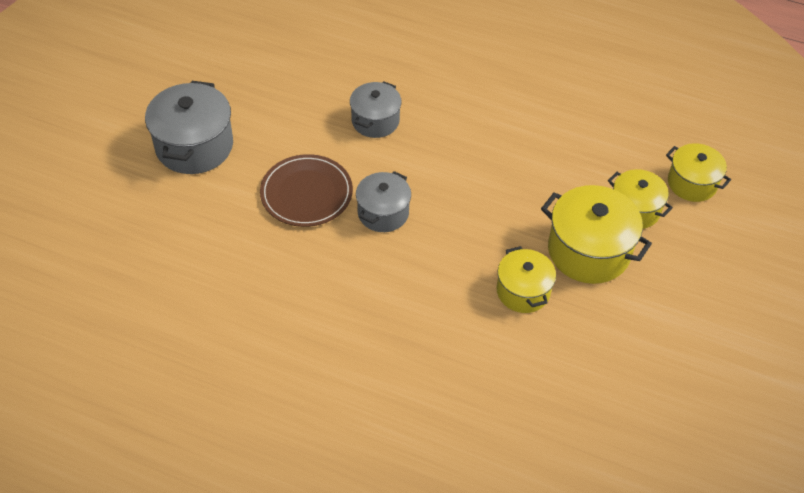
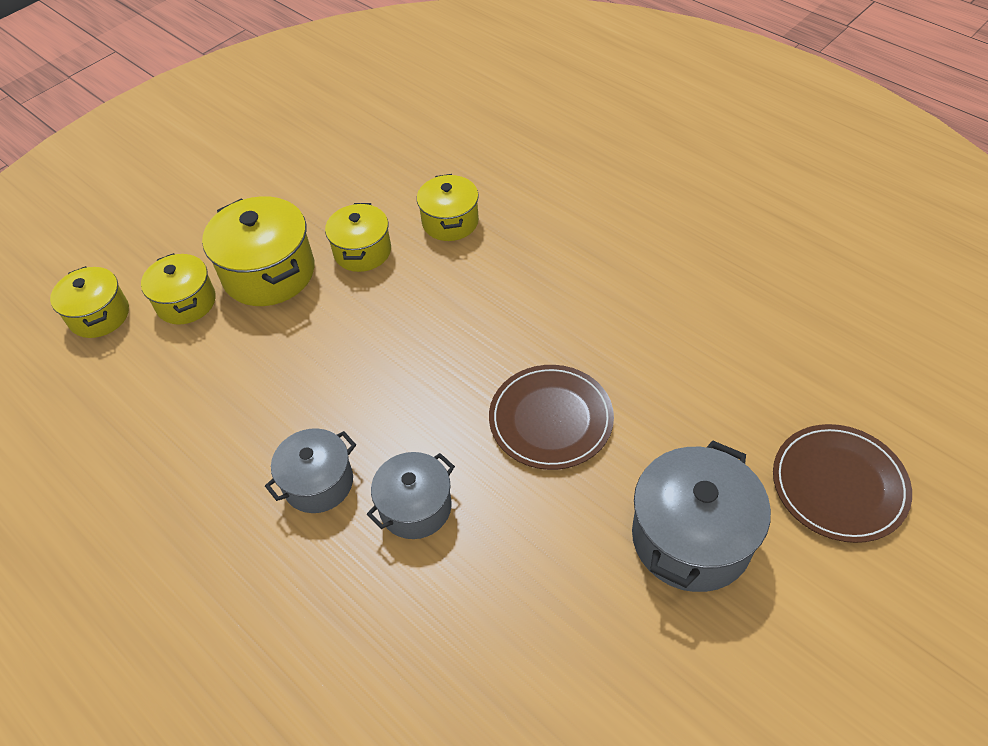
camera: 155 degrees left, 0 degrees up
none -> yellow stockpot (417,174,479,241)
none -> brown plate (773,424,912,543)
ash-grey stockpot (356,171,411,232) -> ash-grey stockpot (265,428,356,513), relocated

● PROBLEM TO SOLVE: Each line from the line holding "none -> brown plate (773,424,912,543)" through the end of the material above is to be printed exactly, both ends included, and no other line is to appear.

● EXERCISE RESULT:
none -> brown plate (773,424,912,543)
ash-grey stockpot (356,171,411,232) -> ash-grey stockpot (265,428,356,513), relocated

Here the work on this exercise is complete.